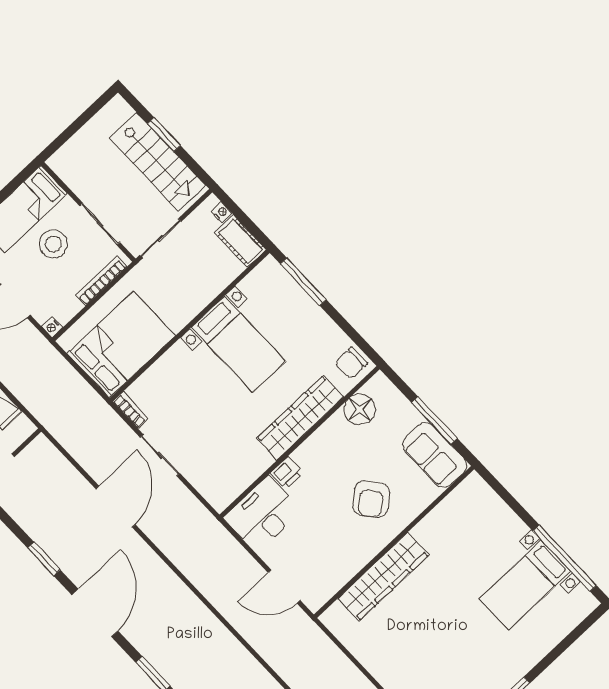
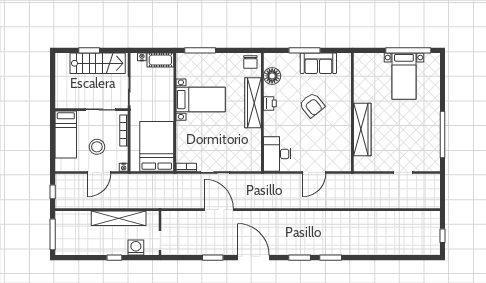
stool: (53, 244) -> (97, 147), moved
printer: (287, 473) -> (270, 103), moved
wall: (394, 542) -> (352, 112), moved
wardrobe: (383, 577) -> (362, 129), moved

-=-=-

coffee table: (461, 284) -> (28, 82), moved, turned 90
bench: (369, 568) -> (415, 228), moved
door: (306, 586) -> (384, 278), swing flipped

-=-=-

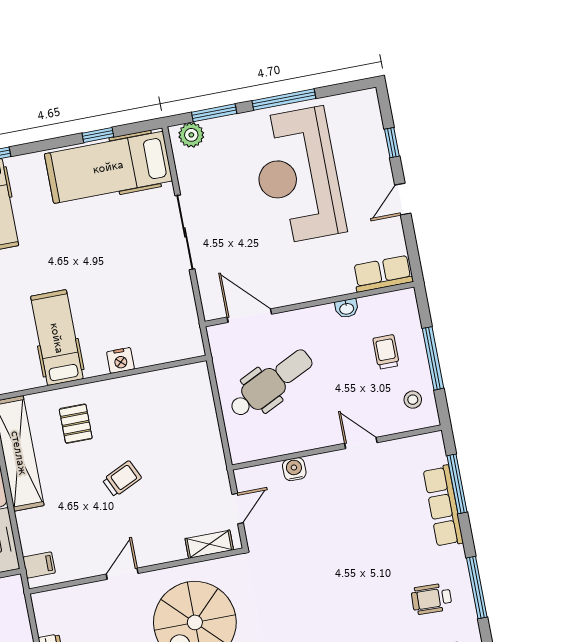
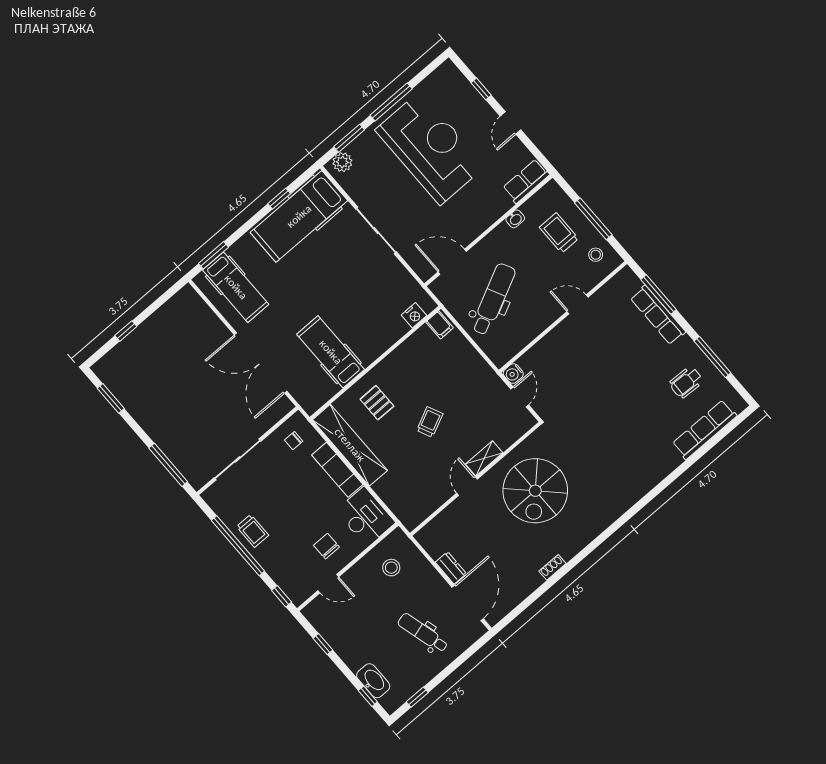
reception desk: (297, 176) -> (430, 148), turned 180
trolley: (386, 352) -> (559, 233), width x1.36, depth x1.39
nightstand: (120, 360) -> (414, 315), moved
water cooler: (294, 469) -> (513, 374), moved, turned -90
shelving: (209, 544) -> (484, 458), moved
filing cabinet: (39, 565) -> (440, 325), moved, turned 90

-=-=-

### YOUR INSTRUCTIONS
Above are the lines; repeat exactly the ones from the line containing "printer: (287, 473) -> (270, 103), moved" down to the line containing "wardrobe: (383, 577) -> (362, 129), moved", both inclusive.

### TASK RESULT
printer: (287, 473) -> (270, 103), moved
wall: (394, 542) -> (352, 112), moved
wardrobe: (383, 577) -> (362, 129), moved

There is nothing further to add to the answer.